*What is required*
List each line in the records below that contains the string "mark".

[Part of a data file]
## START

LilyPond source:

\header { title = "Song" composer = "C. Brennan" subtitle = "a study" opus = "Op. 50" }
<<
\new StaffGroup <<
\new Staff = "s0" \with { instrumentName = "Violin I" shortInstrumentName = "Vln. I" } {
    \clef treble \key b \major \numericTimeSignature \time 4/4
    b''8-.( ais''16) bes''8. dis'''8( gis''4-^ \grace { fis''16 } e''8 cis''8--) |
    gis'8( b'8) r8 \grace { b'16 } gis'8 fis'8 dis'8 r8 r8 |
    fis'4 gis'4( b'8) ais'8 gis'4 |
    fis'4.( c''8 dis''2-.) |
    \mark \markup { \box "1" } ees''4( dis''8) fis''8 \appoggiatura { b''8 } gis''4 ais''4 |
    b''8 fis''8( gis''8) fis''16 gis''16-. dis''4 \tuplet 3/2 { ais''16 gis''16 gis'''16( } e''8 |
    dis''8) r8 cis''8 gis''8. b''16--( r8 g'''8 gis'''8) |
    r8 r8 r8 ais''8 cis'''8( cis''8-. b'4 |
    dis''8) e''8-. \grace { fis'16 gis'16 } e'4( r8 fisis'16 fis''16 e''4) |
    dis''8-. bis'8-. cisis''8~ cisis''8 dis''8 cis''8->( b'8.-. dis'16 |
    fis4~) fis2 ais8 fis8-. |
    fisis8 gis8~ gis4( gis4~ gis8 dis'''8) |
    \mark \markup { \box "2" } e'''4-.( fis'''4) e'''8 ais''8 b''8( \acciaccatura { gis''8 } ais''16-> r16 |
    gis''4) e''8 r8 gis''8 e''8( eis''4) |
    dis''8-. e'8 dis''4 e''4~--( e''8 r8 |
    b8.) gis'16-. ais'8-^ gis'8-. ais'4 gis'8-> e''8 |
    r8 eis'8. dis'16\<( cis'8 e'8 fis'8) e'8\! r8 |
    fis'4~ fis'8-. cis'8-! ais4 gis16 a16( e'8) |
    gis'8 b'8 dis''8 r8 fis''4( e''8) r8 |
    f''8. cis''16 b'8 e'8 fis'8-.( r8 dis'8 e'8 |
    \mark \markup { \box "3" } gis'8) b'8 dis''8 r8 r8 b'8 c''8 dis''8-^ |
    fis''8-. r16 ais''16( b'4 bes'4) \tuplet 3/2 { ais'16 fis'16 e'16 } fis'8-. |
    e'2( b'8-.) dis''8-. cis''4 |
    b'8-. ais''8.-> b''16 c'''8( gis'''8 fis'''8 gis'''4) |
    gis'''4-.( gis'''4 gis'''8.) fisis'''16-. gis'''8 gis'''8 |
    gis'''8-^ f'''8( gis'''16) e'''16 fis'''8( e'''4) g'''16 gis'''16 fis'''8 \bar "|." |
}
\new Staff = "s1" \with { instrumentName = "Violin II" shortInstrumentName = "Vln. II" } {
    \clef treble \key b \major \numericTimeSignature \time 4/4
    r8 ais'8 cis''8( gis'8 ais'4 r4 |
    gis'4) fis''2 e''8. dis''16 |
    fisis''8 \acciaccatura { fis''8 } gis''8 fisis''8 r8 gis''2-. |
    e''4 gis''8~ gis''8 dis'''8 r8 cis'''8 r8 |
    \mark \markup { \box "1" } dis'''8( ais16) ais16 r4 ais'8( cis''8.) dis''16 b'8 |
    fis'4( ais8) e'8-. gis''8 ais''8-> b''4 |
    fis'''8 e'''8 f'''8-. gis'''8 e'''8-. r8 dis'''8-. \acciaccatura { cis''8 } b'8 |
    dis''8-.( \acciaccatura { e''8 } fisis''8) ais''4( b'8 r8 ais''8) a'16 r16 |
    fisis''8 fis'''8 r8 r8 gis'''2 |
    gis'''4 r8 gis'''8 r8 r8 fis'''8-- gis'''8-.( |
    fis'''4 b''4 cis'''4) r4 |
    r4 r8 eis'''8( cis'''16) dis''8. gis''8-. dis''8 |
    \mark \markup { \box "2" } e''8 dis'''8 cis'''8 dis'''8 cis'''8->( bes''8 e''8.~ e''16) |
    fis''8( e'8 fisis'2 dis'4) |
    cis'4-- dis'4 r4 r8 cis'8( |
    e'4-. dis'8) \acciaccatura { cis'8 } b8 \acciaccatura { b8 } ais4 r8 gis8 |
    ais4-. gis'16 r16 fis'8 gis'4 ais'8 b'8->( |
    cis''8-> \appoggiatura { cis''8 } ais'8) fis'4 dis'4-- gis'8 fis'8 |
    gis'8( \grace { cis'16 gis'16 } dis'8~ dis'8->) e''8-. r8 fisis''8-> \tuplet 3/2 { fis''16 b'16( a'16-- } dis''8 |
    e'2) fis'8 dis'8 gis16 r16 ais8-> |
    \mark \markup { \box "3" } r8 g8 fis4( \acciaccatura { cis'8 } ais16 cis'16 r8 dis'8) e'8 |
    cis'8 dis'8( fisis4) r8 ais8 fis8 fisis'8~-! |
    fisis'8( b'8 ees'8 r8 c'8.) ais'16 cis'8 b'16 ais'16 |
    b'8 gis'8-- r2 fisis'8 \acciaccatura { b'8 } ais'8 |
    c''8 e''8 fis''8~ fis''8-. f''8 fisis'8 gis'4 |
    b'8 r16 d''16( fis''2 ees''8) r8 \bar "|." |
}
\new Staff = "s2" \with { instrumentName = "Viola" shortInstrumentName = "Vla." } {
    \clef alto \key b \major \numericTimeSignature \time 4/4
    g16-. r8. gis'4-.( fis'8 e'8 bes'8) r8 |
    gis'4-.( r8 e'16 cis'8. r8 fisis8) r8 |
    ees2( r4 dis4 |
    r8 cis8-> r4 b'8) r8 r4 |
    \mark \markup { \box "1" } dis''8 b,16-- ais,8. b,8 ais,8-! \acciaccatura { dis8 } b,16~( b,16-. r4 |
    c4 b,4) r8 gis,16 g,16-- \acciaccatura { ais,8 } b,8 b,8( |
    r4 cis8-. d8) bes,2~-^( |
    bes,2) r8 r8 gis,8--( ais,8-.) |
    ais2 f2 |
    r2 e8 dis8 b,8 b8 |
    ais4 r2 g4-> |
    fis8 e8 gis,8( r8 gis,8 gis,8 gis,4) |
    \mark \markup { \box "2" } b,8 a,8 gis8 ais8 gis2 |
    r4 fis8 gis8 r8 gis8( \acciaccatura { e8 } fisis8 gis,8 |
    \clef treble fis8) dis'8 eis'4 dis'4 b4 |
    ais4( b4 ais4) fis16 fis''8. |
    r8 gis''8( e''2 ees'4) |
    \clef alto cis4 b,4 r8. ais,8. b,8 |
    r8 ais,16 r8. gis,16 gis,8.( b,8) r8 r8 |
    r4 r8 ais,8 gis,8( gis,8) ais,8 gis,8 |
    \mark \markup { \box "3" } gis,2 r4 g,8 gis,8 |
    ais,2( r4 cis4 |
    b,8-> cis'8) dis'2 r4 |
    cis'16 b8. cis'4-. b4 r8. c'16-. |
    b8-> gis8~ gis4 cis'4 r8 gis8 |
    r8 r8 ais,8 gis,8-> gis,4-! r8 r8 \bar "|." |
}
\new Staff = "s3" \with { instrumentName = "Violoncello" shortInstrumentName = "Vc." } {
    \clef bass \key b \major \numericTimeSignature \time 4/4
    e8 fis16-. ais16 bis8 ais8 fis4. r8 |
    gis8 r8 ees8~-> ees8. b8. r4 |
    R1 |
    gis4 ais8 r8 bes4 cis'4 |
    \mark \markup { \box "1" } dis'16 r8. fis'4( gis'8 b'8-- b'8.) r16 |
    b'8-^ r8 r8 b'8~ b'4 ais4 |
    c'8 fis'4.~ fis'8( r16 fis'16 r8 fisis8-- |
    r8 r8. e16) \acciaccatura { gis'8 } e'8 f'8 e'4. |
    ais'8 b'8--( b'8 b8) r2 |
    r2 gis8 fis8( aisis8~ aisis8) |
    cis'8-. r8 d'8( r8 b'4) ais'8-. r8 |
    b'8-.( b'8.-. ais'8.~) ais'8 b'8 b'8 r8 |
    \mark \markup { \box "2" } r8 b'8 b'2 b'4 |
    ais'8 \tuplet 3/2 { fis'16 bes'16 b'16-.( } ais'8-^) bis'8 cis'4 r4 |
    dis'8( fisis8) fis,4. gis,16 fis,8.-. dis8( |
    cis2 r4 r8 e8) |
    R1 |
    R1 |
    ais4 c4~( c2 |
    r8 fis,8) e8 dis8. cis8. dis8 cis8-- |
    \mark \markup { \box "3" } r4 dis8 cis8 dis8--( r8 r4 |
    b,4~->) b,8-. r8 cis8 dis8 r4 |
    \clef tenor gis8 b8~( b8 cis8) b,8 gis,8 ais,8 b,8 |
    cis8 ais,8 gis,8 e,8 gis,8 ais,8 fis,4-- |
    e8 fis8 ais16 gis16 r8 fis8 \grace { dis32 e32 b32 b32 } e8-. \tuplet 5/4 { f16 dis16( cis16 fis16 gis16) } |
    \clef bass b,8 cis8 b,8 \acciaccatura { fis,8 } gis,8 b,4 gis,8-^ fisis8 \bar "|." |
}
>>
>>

## END

*Output below*
    \mark \markup { \box "1" } ees''4( dis''8) fis''8 \appoggiatura { b''8 } gis''4 ais''4 |
    \mark \markup { \box "2" } e'''4-.( fis'''4) e'''8 ais''8 b''8( \acciaccatura { gis''8 } ais''16-> r16 |
    \mark \markup { \box "3" } gis'8) b'8 dis''8 r8 r8 b'8 c''8 dis''8-^ |
    \mark \markup { \box "1" } dis'''8( ais16) ais16 r4 ais'8( cis''8.) dis''16 b'8 |
    \mark \markup { \box "2" } e''8 dis'''8 cis'''8 dis'''8 cis'''8->( bes''8 e''8.~ e''16) |
    \mark \markup { \box "3" } r8 g8 fis4( \acciaccatura { cis'8 } ais16 cis'16 r8 dis'8) e'8 |
    \mark \markup { \box "1" } dis''8 b,16-- ais,8. b,8 ais,8-! \acciaccatura { dis8 } b,16~( b,16-. r4 |
    \mark \markup { \box "2" } b,8 a,8 gis8 ais8 gis2 |
    \mark \markup { \box "3" } gis,2 r4 g,8 gis,8 |
    \mark \markup { \box "1" } dis'16 r8. fis'4( gis'8 b'8-- b'8.) r16 |
    \mark \markup { \box "2" } r8 b'8 b'2 b'4 |
    \mark \markup { \box "3" } r4 dis8 cis8 dis8--( r8 r4 |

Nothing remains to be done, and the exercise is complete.